What you need to do ->
Go through the records and show each line where the word "plate" occurs.

Top of Information

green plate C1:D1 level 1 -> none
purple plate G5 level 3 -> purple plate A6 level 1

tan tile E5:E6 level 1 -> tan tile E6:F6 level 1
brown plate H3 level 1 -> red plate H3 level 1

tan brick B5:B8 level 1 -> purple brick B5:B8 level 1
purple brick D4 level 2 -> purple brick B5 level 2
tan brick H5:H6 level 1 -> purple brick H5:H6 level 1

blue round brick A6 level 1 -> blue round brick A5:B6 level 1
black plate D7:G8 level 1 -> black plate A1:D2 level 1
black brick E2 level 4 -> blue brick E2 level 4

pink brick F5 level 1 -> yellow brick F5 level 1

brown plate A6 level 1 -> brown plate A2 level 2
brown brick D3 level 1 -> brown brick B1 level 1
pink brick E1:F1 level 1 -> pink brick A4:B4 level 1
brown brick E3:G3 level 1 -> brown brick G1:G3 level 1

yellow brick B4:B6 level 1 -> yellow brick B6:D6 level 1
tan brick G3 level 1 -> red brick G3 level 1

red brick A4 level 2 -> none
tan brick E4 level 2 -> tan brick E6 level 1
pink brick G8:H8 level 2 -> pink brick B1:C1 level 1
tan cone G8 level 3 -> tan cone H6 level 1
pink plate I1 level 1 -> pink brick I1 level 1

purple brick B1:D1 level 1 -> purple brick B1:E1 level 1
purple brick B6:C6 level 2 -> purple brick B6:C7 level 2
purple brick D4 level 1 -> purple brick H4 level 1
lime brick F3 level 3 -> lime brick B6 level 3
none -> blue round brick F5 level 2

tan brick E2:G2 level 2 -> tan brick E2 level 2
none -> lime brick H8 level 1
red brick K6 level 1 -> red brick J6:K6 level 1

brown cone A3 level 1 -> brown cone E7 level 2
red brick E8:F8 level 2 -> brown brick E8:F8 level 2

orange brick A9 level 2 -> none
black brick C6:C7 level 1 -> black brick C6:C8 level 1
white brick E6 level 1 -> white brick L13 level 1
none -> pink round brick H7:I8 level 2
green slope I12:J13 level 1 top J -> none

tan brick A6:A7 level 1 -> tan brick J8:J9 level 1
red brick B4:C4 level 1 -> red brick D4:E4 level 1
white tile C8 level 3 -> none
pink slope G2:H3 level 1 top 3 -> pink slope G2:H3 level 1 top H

Bottom of Information

Task solution ->
green plate C1:D1 level 1 -> none
purple plate G5 level 3 -> purple plate A6 level 1
brown plate H3 level 1 -> red plate H3 level 1
black plate D7:G8 level 1 -> black plate A1:D2 level 1
brown plate A6 level 1 -> brown plate A2 level 2
pink plate I1 level 1 -> pink brick I1 level 1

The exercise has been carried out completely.